Aim of the task: Your task is to copy each line of the material below that includes "pink".

Data below:
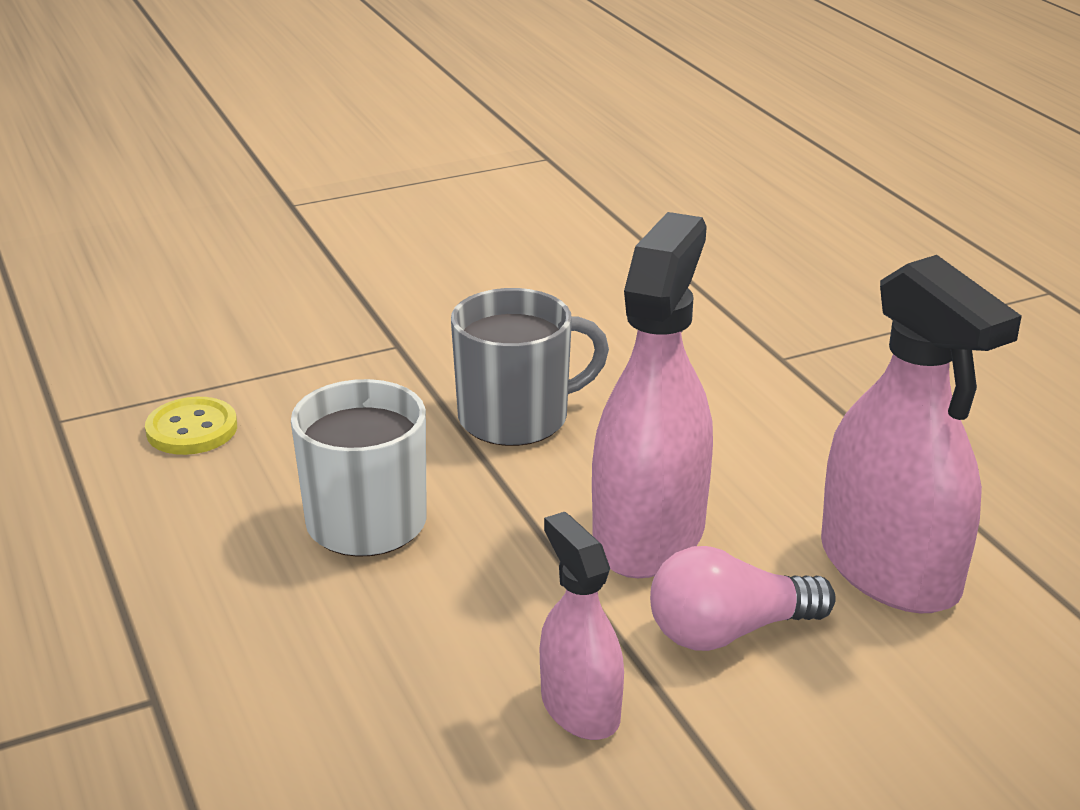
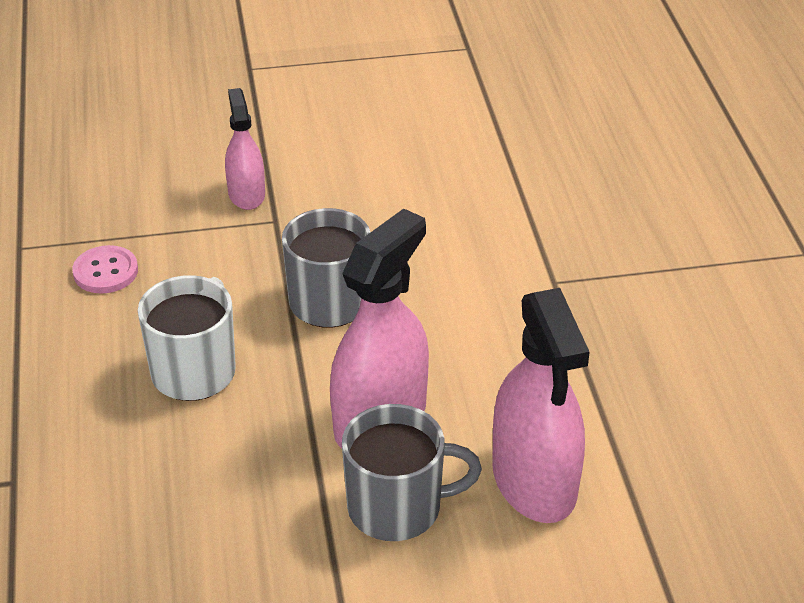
camera: 15 degrees right, 10 degrees up
(192, 429) = (105, 272): yellow button -> pink button
(580, 708) = (273, 544): pink spray bottle -> pink spray bottle (246, 194)
(729, 632) = (397, 508): pink light bulb -> grey mug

Task result:
(192, 429) = (105, 272): yellow button -> pink button
(580, 708) = (273, 544): pink spray bottle -> pink spray bottle (246, 194)
(729, 632) = (397, 508): pink light bulb -> grey mug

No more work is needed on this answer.